#### Information given:
=== Section Start ===

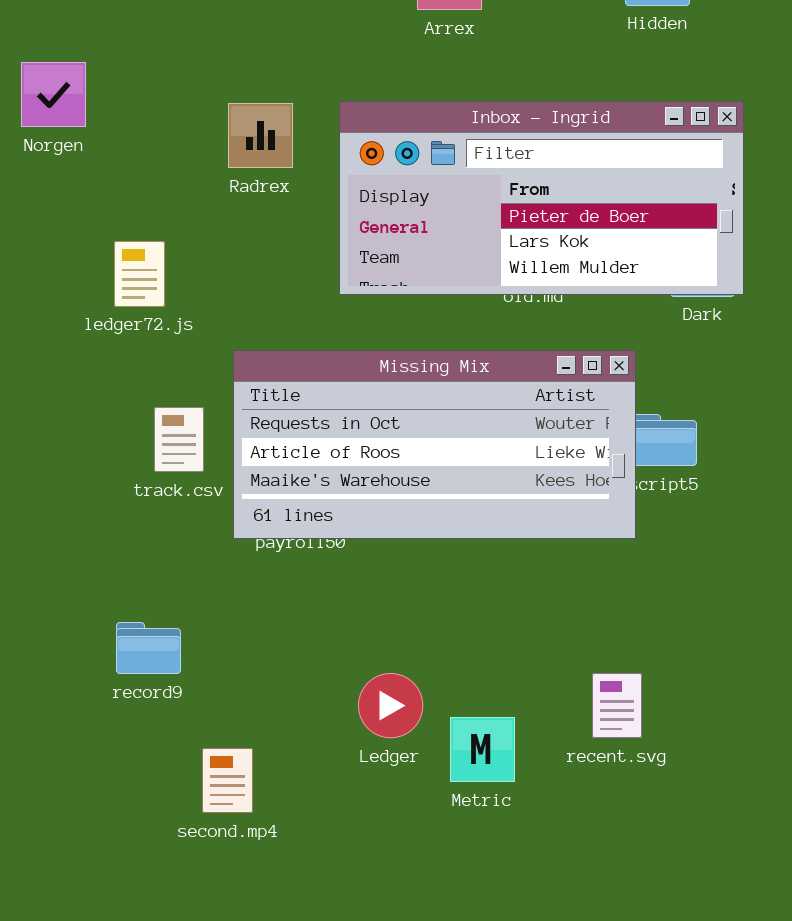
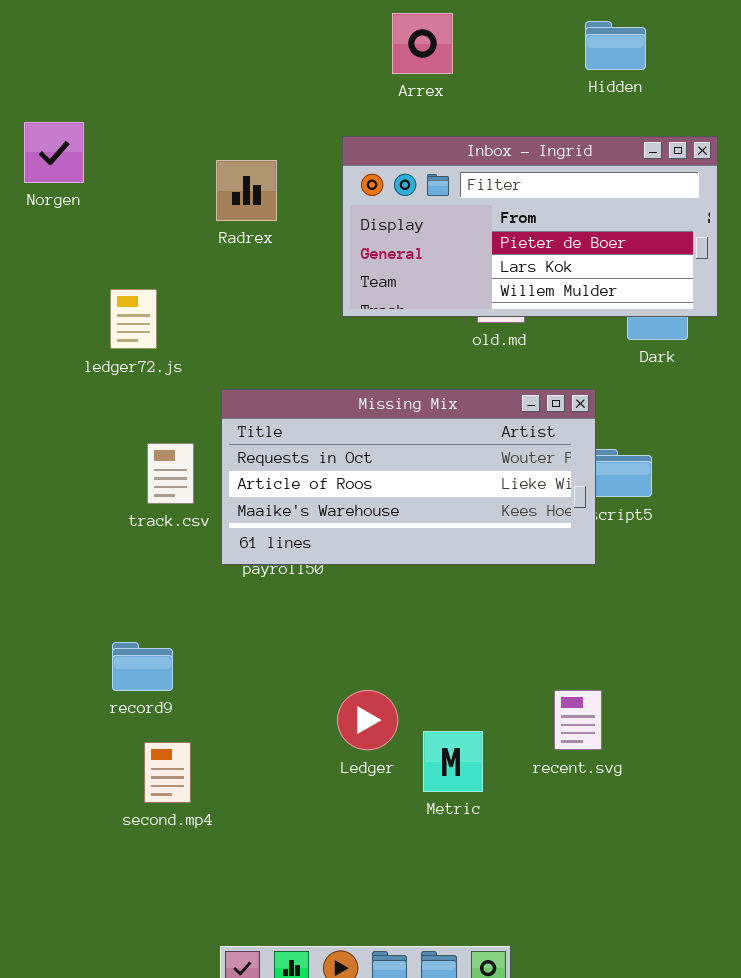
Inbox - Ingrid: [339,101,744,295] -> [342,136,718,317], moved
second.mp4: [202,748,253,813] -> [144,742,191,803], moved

=== Section End ===
=== Section Start ===

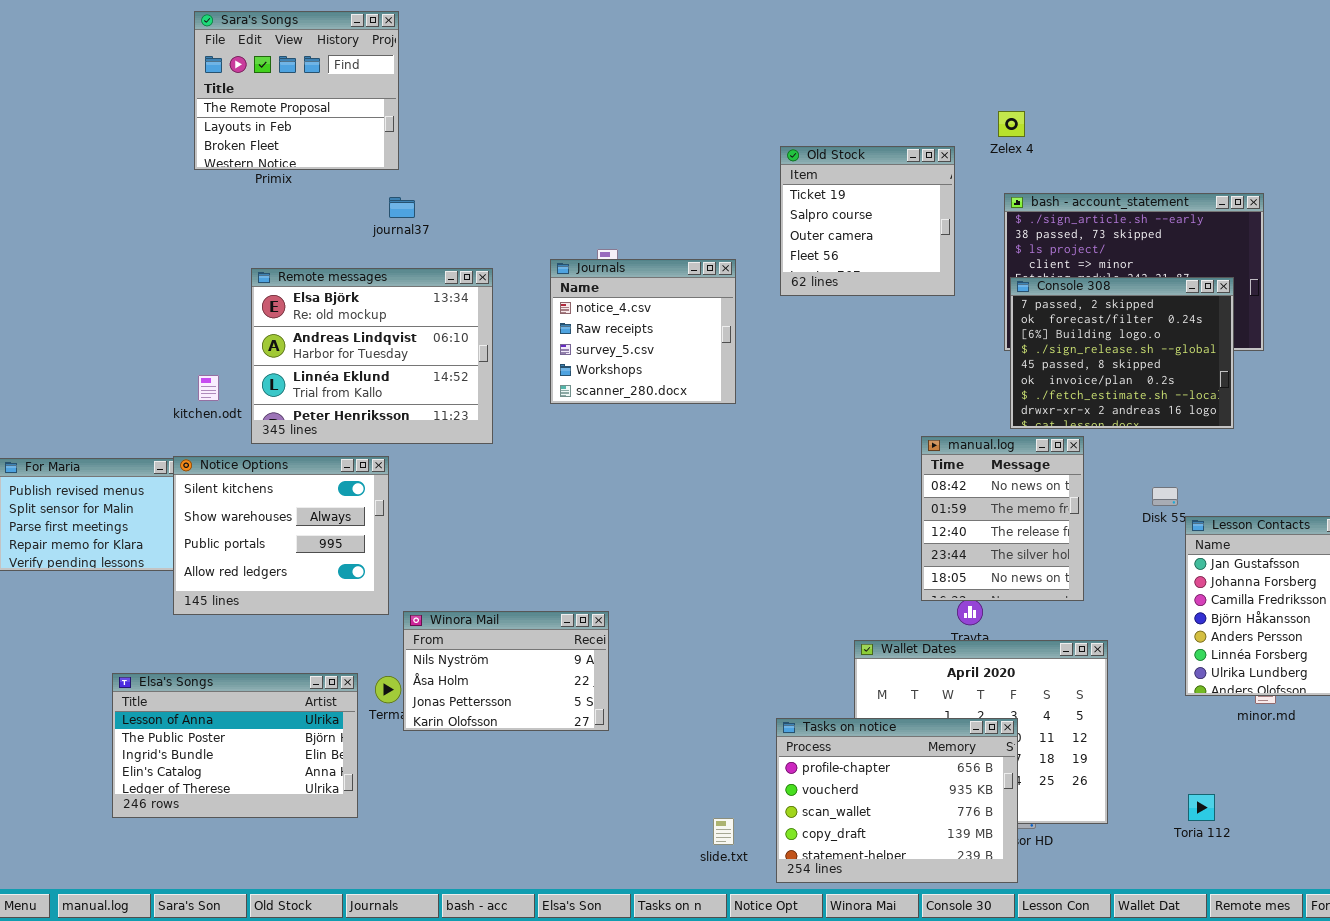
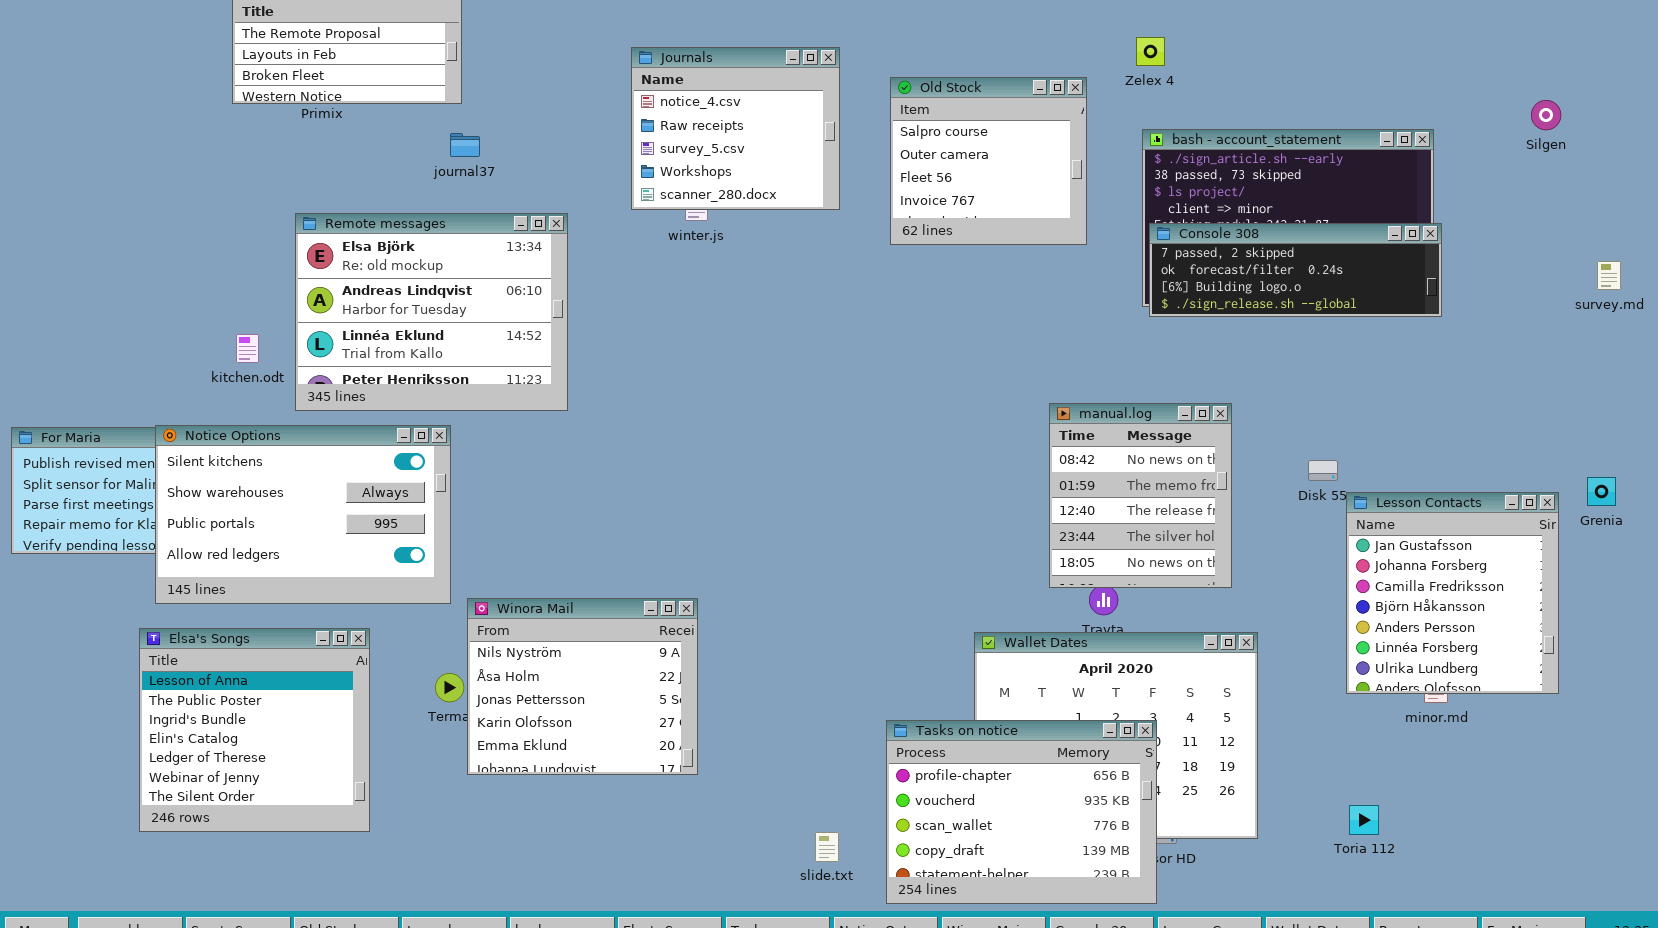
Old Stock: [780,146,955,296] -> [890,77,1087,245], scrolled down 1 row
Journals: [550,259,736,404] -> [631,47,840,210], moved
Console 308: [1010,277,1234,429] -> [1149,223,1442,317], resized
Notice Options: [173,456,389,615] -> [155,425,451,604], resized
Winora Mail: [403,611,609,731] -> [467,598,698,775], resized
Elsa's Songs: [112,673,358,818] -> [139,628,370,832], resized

=== Section End ===

#### What is required:
Filter the records above down to the lines that hold the string "moved".

#### Finished task:
Inbox - Ingrid: [339,101,744,295] -> [342,136,718,317], moved
second.mp4: [202,748,253,813] -> [144,742,191,803], moved
Journals: [550,259,736,404] -> [631,47,840,210], moved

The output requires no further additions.